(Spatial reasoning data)
────────────────

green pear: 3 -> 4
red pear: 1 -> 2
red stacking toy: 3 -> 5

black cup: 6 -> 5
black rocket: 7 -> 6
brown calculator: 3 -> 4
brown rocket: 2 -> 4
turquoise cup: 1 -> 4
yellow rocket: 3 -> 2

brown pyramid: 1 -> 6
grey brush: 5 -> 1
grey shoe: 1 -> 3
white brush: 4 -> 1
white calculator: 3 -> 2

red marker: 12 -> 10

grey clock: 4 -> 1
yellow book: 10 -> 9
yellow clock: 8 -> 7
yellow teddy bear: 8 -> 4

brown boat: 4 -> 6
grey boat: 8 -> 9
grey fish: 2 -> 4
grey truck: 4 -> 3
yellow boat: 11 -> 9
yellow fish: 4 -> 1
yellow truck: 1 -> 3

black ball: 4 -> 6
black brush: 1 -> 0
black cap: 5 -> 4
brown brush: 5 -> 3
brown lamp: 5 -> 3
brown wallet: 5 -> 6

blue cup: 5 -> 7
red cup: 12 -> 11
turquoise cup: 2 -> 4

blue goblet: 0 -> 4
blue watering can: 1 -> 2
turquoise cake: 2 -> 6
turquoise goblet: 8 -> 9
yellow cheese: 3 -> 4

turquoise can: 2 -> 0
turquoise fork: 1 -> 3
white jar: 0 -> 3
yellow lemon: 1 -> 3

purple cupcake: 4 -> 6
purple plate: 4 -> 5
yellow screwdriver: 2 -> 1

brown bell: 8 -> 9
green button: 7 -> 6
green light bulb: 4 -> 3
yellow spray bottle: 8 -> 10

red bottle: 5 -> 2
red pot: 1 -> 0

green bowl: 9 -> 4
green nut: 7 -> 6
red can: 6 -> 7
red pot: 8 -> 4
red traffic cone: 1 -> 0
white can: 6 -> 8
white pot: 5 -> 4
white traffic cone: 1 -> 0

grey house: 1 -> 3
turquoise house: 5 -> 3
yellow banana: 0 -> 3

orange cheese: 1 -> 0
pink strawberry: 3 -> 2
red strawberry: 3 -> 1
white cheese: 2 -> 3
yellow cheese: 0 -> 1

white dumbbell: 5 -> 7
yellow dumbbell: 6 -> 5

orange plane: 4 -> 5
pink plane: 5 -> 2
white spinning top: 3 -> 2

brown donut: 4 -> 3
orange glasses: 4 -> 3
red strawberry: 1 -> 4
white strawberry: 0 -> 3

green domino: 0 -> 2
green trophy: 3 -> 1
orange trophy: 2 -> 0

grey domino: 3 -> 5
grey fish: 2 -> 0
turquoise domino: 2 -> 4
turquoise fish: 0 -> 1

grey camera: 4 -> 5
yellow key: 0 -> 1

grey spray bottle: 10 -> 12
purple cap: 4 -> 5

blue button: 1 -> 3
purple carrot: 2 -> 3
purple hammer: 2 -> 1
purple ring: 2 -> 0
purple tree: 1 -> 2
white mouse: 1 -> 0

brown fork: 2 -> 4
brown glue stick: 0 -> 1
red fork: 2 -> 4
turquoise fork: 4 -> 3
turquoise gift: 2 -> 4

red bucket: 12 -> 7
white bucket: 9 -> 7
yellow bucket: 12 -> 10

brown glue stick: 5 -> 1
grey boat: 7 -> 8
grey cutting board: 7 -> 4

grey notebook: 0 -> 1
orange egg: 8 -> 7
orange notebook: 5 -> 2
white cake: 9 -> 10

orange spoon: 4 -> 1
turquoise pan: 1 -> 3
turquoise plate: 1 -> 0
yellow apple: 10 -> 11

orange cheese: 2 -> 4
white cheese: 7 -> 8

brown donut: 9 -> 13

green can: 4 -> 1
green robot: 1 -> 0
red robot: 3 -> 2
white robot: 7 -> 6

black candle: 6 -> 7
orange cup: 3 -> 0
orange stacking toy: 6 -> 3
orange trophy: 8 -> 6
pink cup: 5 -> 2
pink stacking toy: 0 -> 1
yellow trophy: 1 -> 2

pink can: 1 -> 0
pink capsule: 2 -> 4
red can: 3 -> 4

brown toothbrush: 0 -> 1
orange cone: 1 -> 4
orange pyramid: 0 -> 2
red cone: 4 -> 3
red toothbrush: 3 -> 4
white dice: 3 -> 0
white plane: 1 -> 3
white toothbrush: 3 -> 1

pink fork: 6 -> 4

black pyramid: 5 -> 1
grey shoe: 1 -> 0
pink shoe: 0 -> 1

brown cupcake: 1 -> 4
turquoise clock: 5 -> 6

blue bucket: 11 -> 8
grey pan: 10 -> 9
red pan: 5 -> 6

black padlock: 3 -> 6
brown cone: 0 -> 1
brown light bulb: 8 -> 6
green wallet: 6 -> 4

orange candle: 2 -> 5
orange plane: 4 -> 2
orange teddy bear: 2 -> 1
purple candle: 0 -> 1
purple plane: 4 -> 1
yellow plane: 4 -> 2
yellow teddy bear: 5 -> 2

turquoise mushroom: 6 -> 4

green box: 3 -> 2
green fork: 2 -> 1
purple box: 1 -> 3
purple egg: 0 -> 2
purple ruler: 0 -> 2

────────────────

* [Task prompt] Word for word, restate the lines of the data above that fall between the line holding "purple ring: 2 -> 0" and the line holding "white toothbrush: 3 -> 1", inclusive, and no other lines.

* [Solution]
purple ring: 2 -> 0
purple tree: 1 -> 2
white mouse: 1 -> 0

brown fork: 2 -> 4
brown glue stick: 0 -> 1
red fork: 2 -> 4
turquoise fork: 4 -> 3
turquoise gift: 2 -> 4

red bucket: 12 -> 7
white bucket: 9 -> 7
yellow bucket: 12 -> 10

brown glue stick: 5 -> 1
grey boat: 7 -> 8
grey cutting board: 7 -> 4

grey notebook: 0 -> 1
orange egg: 8 -> 7
orange notebook: 5 -> 2
white cake: 9 -> 10

orange spoon: 4 -> 1
turquoise pan: 1 -> 3
turquoise plate: 1 -> 0
yellow apple: 10 -> 11

orange cheese: 2 -> 4
white cheese: 7 -> 8

brown donut: 9 -> 13

green can: 4 -> 1
green robot: 1 -> 0
red robot: 3 -> 2
white robot: 7 -> 6

black candle: 6 -> 7
orange cup: 3 -> 0
orange stacking toy: 6 -> 3
orange trophy: 8 -> 6
pink cup: 5 -> 2
pink stacking toy: 0 -> 1
yellow trophy: 1 -> 2

pink can: 1 -> 0
pink capsule: 2 -> 4
red can: 3 -> 4

brown toothbrush: 0 -> 1
orange cone: 1 -> 4
orange pyramid: 0 -> 2
red cone: 4 -> 3
red toothbrush: 3 -> 4
white dice: 3 -> 0
white plane: 1 -> 3
white toothbrush: 3 -> 1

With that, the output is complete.